*** Begin section ***

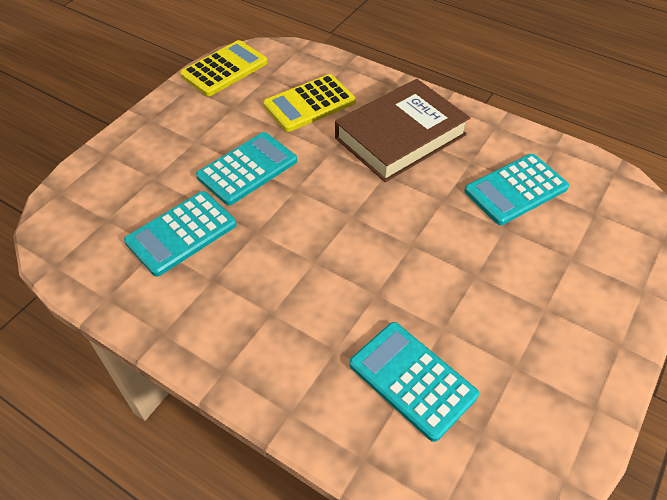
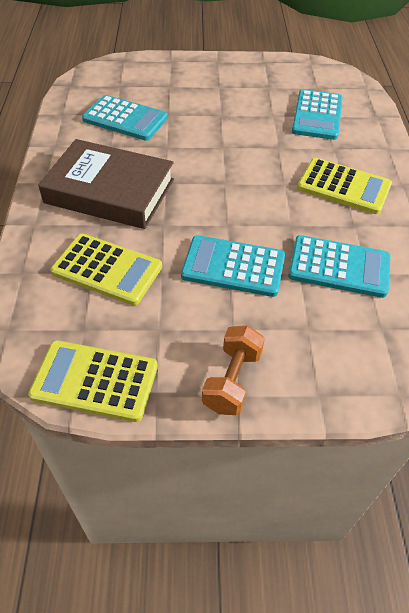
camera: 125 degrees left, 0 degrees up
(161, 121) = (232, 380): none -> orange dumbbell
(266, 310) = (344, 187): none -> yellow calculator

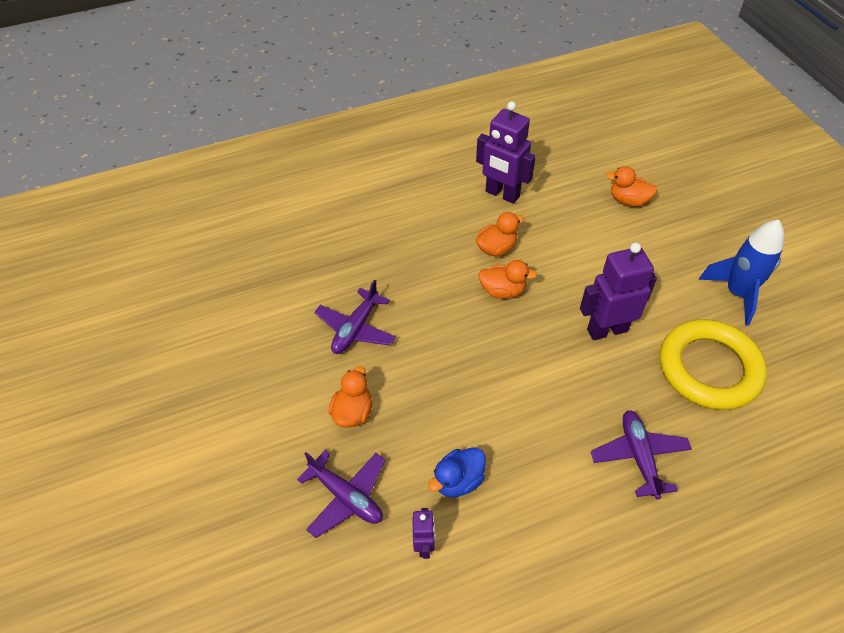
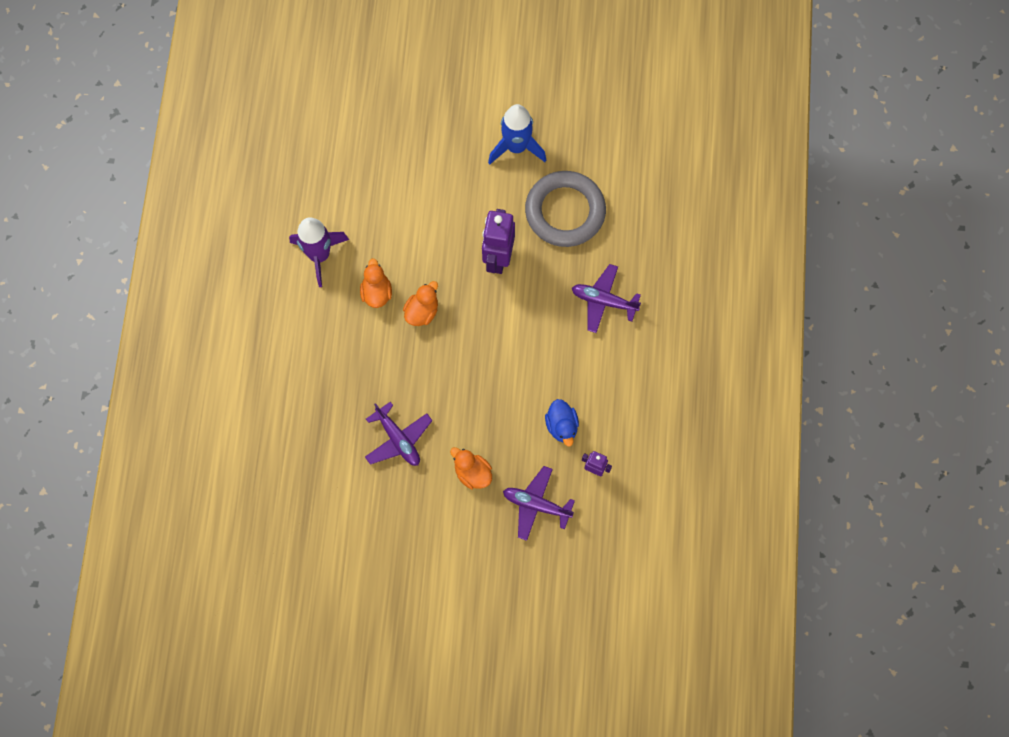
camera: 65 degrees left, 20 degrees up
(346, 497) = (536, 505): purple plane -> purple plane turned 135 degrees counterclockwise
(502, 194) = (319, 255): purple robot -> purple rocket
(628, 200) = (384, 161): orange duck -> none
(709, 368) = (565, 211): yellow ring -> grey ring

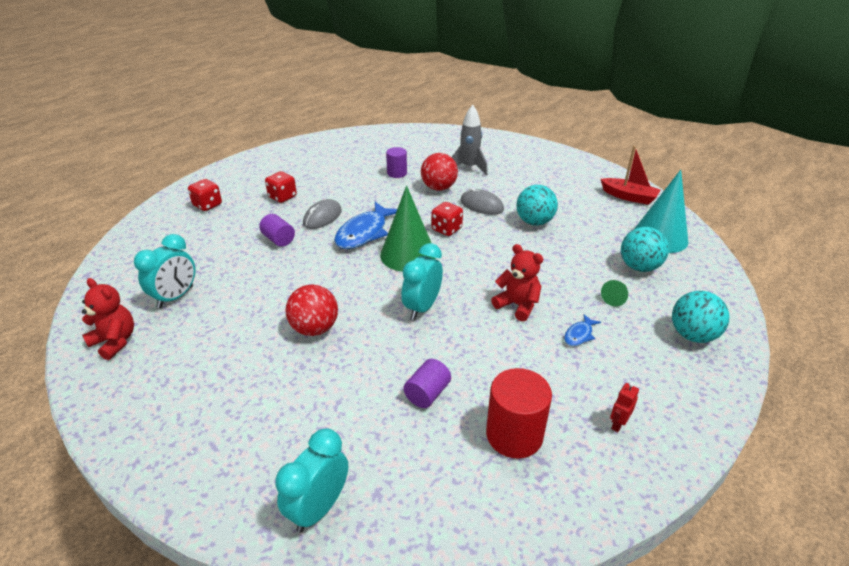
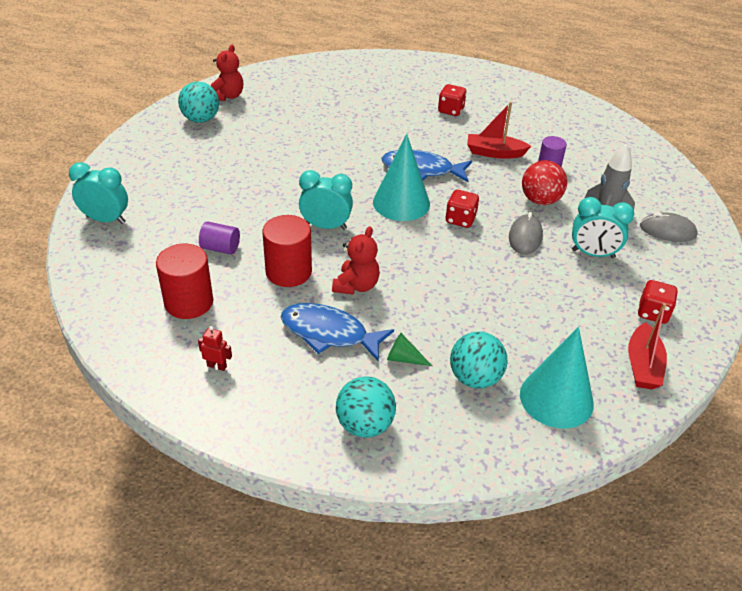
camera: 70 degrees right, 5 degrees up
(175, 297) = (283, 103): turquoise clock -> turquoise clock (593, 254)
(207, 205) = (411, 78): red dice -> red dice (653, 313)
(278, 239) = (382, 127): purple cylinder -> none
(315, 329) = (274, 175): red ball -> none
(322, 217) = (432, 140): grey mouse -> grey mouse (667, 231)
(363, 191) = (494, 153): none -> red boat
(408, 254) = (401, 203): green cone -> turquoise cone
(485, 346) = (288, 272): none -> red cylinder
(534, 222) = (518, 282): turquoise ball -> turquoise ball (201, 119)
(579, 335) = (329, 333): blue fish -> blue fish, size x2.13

*** End section ***

[The task] In the records above, collect each line with "grey".

[Task output]
(709, 368) = (565, 211): yellow ring -> grey ring
(322, 217) = (432, 140): grey mouse -> grey mouse (667, 231)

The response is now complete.